§ Dataset records:
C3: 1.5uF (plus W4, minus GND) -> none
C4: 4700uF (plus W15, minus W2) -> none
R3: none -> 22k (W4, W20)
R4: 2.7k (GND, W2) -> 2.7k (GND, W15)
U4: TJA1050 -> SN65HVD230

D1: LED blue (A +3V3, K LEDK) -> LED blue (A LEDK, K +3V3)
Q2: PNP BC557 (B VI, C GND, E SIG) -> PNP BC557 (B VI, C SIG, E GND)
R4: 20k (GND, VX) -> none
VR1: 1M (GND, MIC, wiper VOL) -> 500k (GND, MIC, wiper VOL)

==

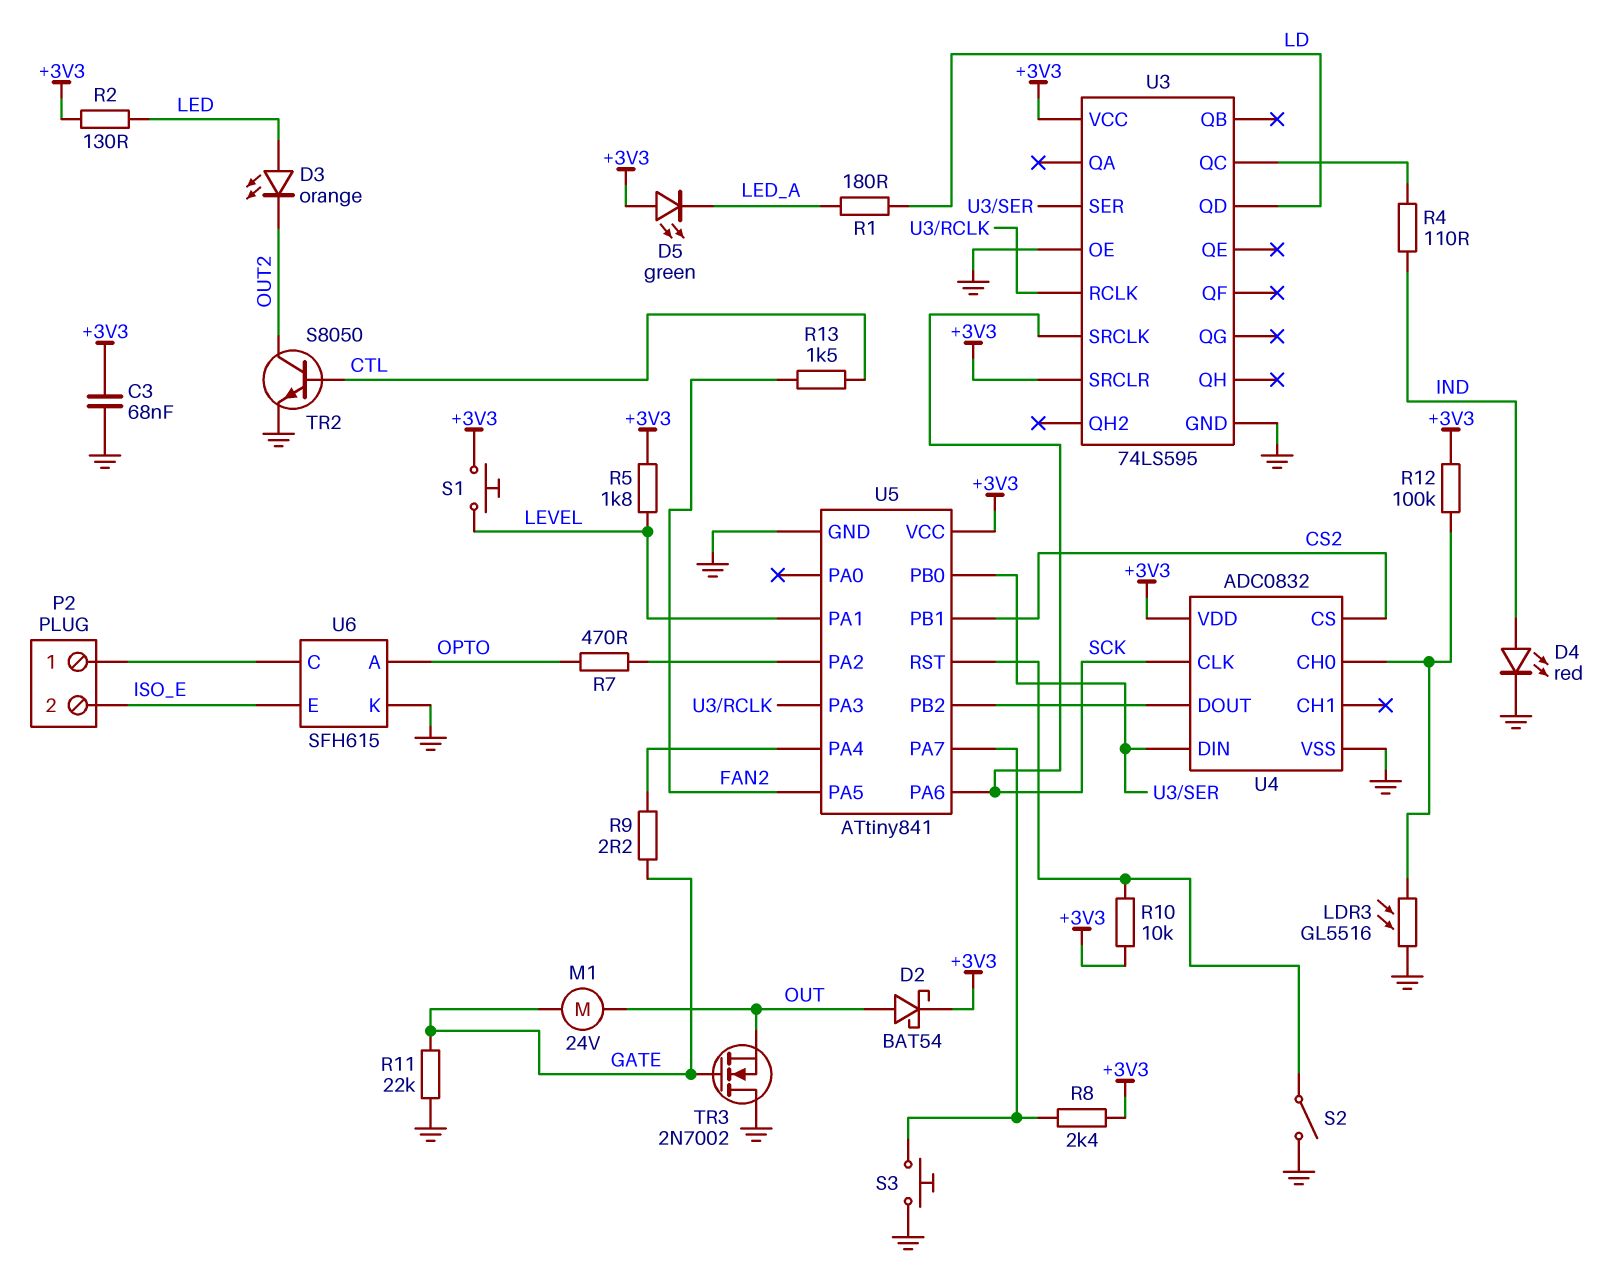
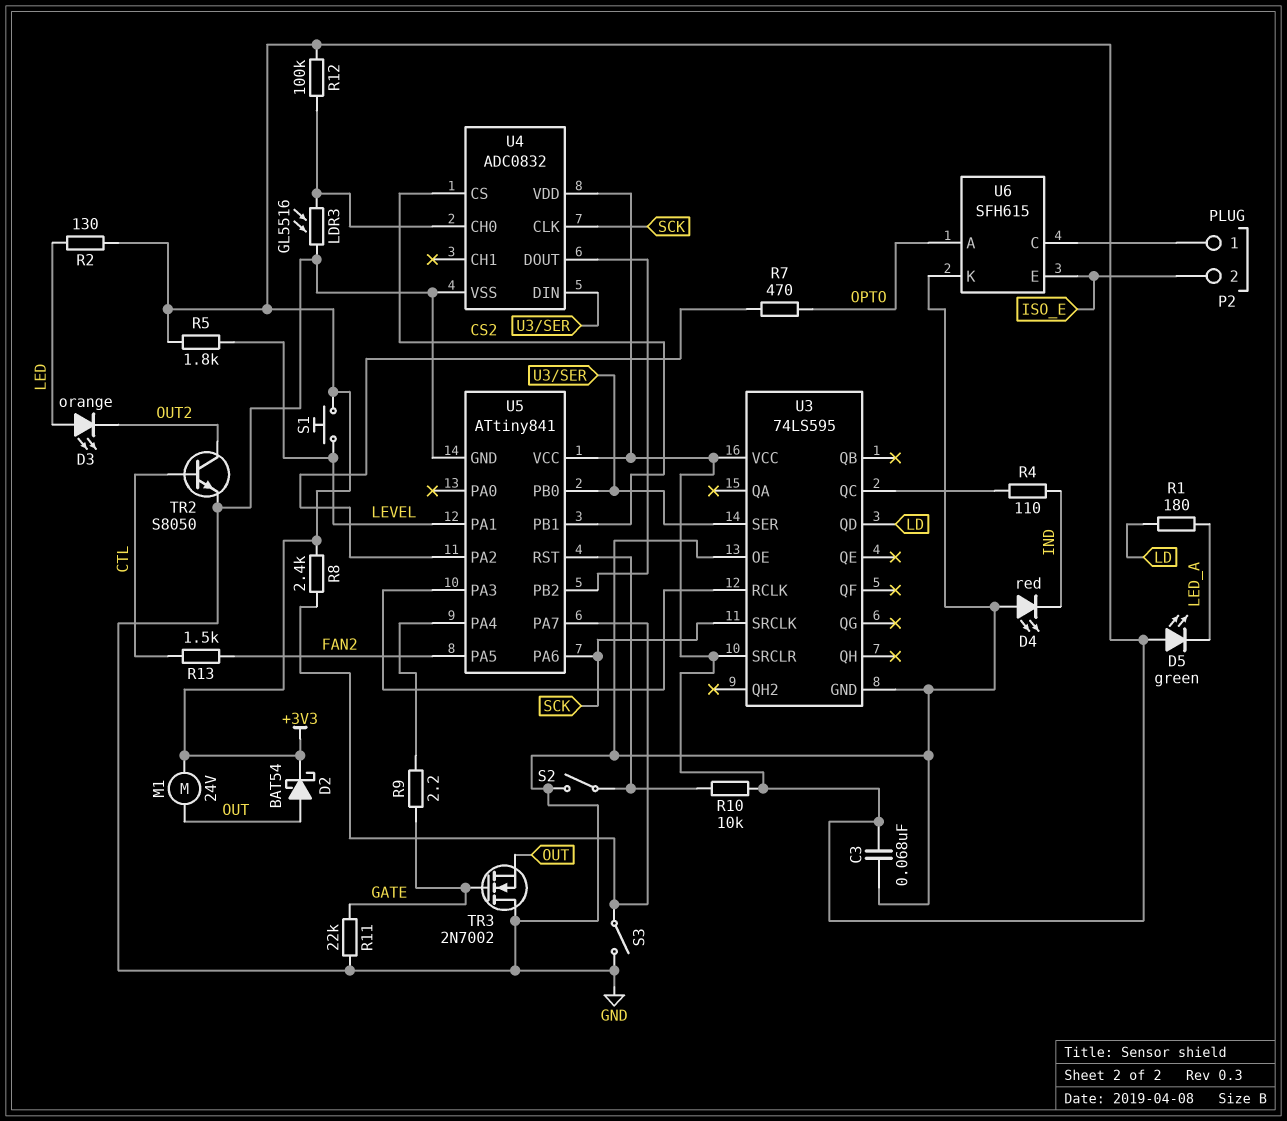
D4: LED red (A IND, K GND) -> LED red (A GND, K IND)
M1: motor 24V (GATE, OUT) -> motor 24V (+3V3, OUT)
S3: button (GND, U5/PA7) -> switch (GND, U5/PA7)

§ Exercise goal:
In the entries above, find the line holding "C3: 1.5uF (plus W4, minus GND) -> none" and the line holding "R4: 20k (GND, VX) -> none"; print both of them and every line between, exactly, and nothing else.

§ Answer for the task:
C3: 1.5uF (plus W4, minus GND) -> none
C4: 4700uF (plus W15, minus W2) -> none
R3: none -> 22k (W4, W20)
R4: 2.7k (GND, W2) -> 2.7k (GND, W15)
U4: TJA1050 -> SN65HVD230

D1: LED blue (A +3V3, K LEDK) -> LED blue (A LEDK, K +3V3)
Q2: PNP BC557 (B VI, C GND, E SIG) -> PNP BC557 (B VI, C SIG, E GND)
R4: 20k (GND, VX) -> none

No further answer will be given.